---------- Information supplied
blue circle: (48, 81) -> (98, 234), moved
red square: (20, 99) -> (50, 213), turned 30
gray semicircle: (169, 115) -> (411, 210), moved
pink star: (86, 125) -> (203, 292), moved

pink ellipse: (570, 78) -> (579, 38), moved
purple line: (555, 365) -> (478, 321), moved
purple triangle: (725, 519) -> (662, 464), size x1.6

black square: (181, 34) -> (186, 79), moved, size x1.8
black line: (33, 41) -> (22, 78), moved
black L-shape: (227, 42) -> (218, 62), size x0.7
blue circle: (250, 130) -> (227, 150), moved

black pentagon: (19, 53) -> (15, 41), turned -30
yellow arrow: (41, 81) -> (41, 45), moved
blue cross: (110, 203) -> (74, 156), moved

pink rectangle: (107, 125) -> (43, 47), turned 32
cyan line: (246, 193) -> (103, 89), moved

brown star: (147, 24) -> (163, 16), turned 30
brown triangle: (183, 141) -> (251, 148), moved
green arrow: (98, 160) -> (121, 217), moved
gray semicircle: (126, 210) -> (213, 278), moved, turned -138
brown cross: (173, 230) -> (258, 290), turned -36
--------------------
---------- Information supplied
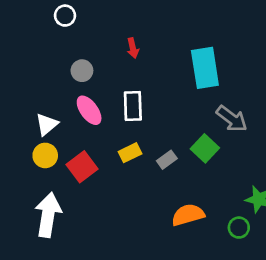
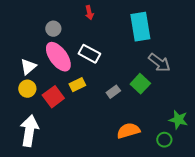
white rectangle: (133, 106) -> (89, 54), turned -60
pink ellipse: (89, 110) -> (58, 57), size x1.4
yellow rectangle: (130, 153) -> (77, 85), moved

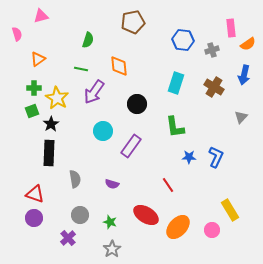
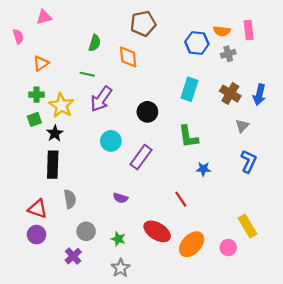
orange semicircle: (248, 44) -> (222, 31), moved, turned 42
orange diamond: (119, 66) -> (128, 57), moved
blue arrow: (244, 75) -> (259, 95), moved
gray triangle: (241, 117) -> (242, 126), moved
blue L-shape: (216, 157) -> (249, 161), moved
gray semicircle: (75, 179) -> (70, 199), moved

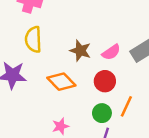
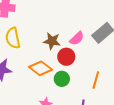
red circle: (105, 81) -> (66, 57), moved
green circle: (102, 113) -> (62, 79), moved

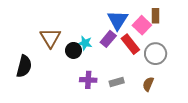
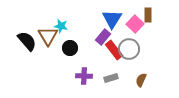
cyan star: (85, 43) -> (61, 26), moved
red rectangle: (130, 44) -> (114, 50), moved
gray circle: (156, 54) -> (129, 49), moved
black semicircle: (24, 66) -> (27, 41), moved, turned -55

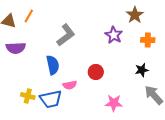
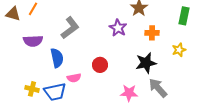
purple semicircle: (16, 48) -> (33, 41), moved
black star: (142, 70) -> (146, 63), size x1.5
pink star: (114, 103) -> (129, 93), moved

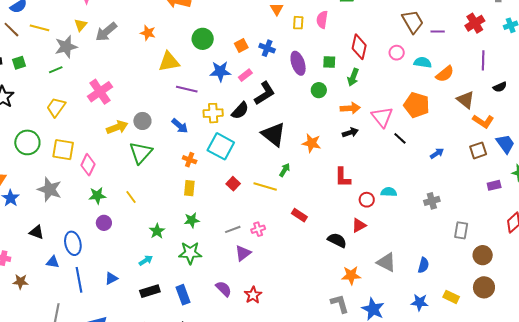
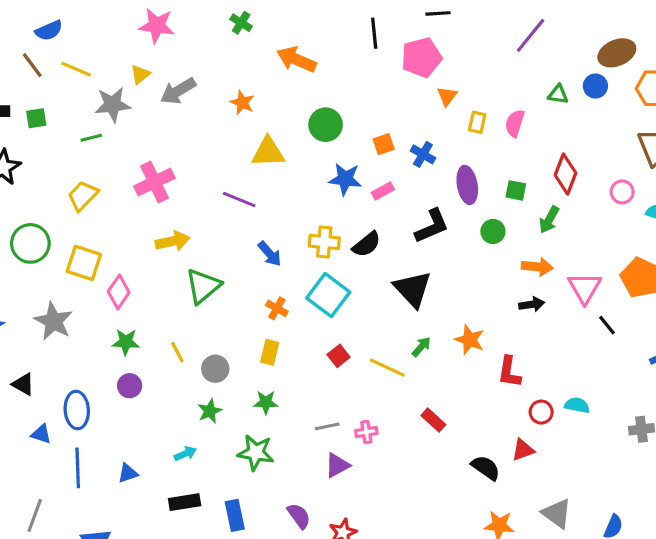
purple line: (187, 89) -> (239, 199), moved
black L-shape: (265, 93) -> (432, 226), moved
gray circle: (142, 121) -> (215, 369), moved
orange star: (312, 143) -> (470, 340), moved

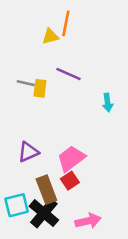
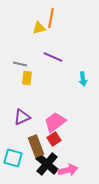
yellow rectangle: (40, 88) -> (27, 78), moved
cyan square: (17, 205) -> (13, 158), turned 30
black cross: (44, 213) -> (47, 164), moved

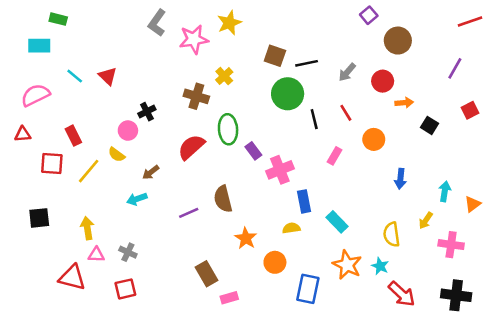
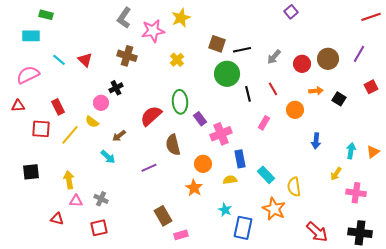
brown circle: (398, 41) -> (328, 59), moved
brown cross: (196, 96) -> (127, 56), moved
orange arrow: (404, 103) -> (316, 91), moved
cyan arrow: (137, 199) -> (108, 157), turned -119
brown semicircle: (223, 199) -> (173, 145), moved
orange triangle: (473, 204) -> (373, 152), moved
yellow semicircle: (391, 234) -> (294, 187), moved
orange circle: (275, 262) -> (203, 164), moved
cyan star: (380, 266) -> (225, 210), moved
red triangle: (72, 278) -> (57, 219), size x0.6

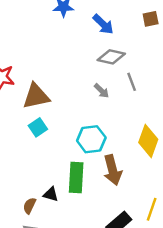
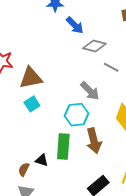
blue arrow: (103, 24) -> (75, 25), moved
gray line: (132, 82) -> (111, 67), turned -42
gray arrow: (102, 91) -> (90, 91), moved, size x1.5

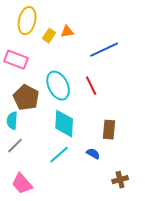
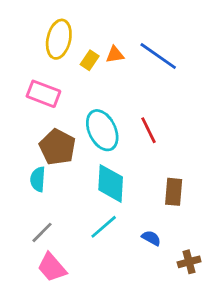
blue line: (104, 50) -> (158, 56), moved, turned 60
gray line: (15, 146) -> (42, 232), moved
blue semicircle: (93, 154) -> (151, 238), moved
--------------------
## Work required:
Please output exactly the lines between the one holding "brown cross: (196, 96) -> (127, 56), moved" and the one holding "cyan star: (380, 266) -> (225, 210), moved" in the records above, inclusive, and nothing more.

## Written answer:
brown cross: (196, 96) -> (127, 56), moved
orange arrow: (404, 103) -> (316, 91), moved
cyan arrow: (137, 199) -> (108, 157), turned -119
brown semicircle: (223, 199) -> (173, 145), moved
orange triangle: (473, 204) -> (373, 152), moved
yellow semicircle: (391, 234) -> (294, 187), moved
orange circle: (275, 262) -> (203, 164), moved
cyan star: (380, 266) -> (225, 210), moved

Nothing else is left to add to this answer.